- [What is needed] The entries are to be duplicated exactly, though any picture in them must be omitted.

- [Records from a dataset]
+---+
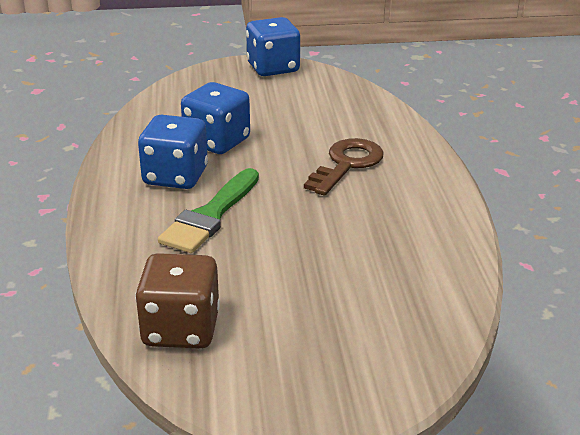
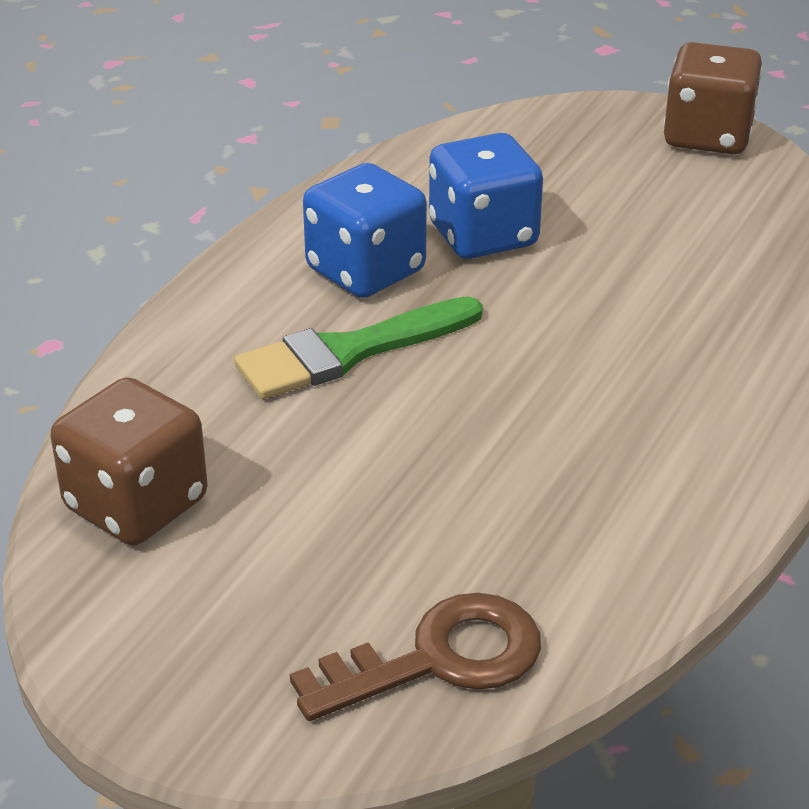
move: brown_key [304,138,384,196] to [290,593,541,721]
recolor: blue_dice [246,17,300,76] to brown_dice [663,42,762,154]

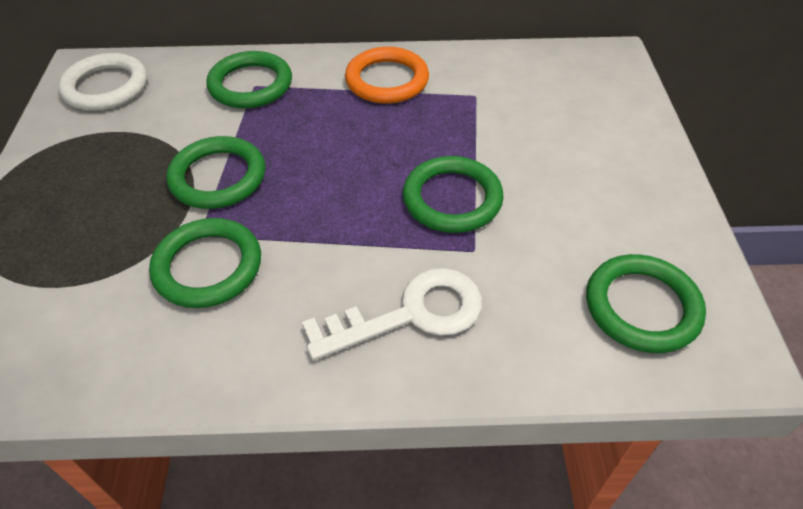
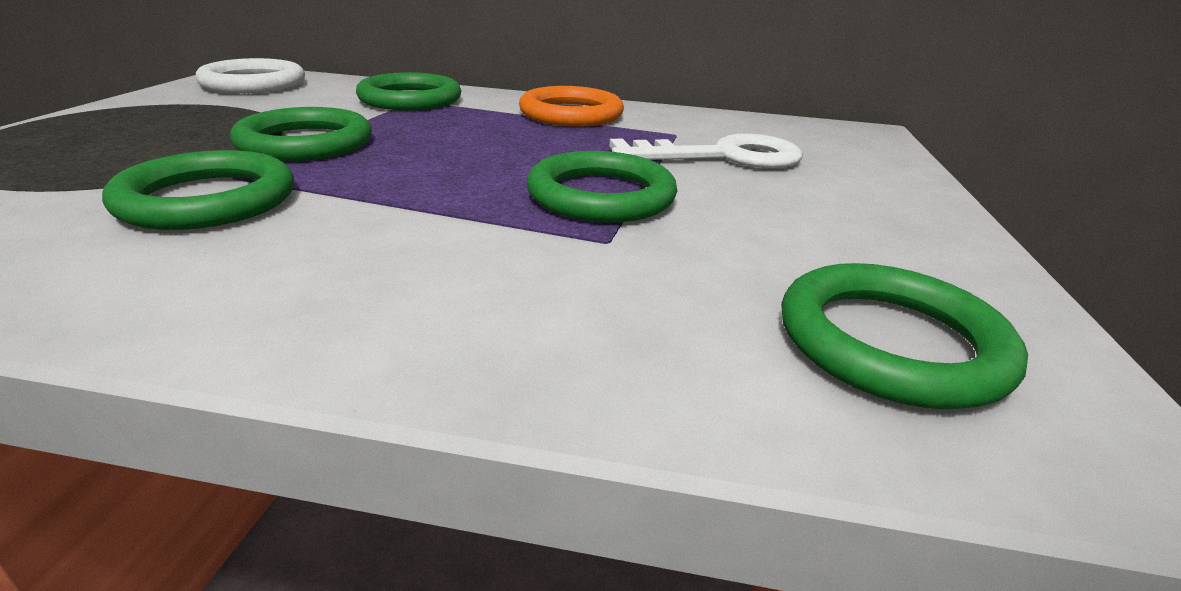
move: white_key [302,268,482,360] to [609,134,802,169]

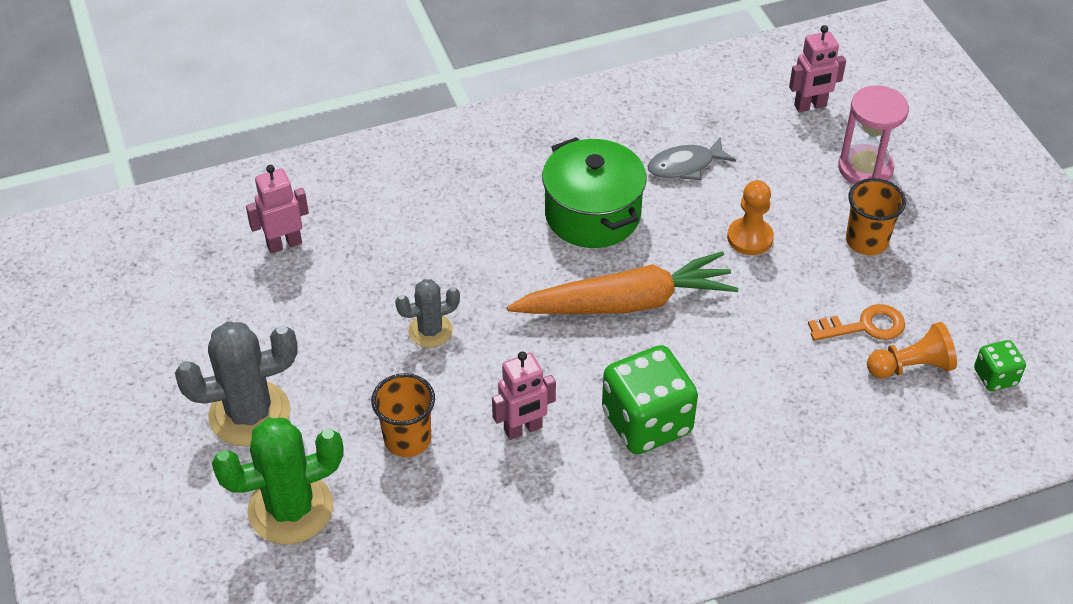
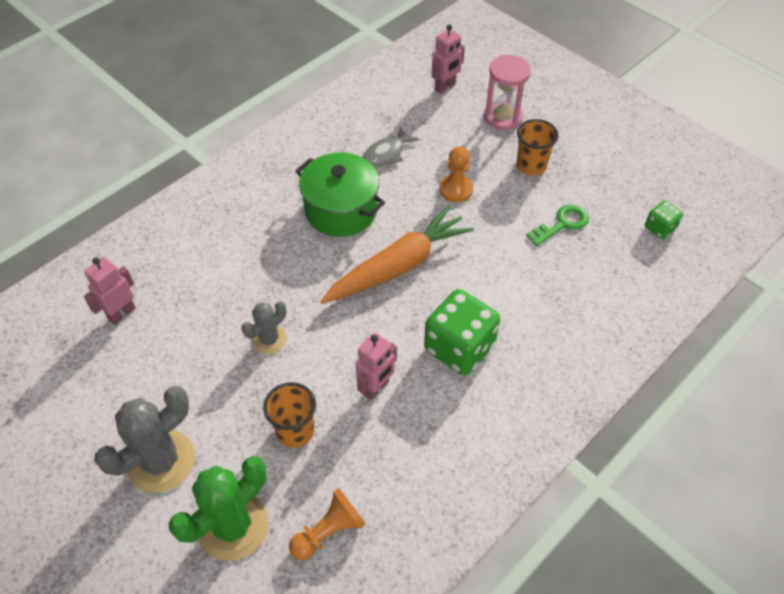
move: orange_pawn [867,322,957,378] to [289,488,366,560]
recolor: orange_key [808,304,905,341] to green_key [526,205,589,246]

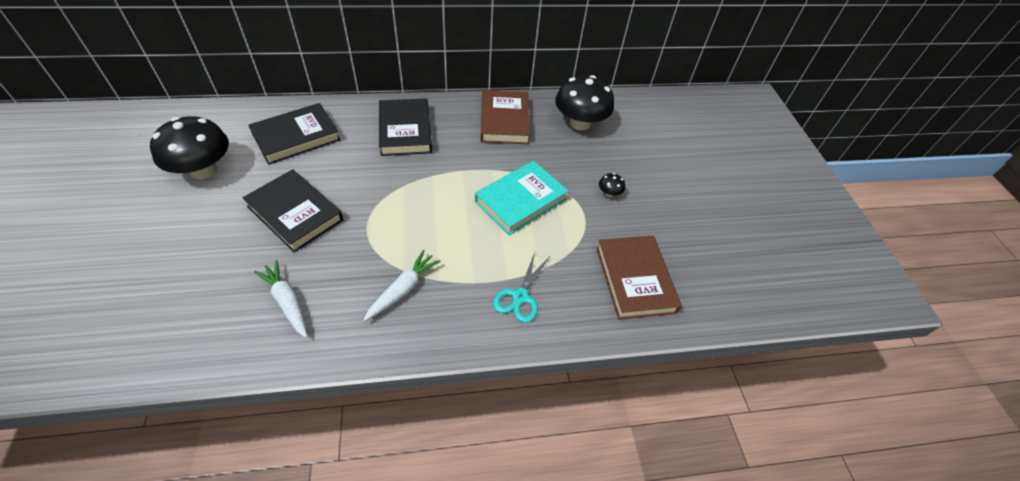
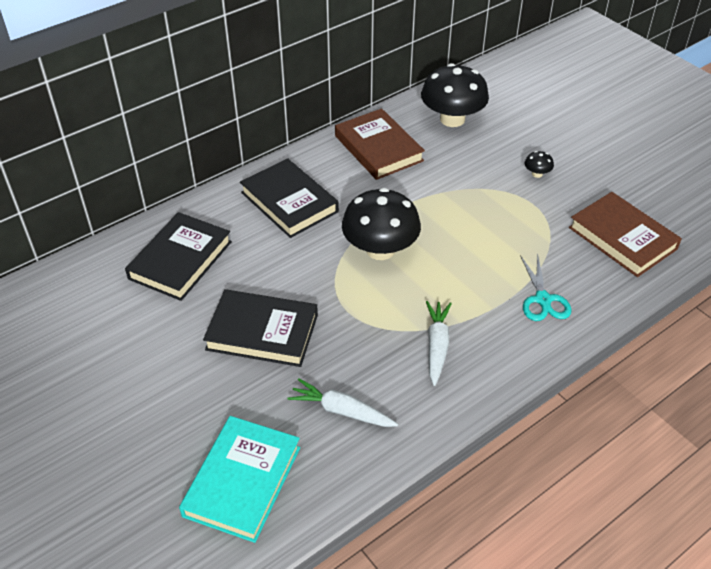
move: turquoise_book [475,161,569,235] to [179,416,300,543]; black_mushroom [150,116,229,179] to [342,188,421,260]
+---+
- [The answer]
move: brown_key [304,138,384,196] to [290,593,541,721]
recolor: blue_dice [246,17,300,76] to brown_dice [663,42,762,154]

move: white_key [302,268,482,360] to [609,134,802,169]

move: orange_pawn [867,322,957,378] to [289,488,366,560]
recolor: orange_key [808,304,905,341] to green_key [526,205,589,246]

move: turquoise_book [475,161,569,235] to [179,416,300,543]; black_mushroom [150,116,229,179] to [342,188,421,260]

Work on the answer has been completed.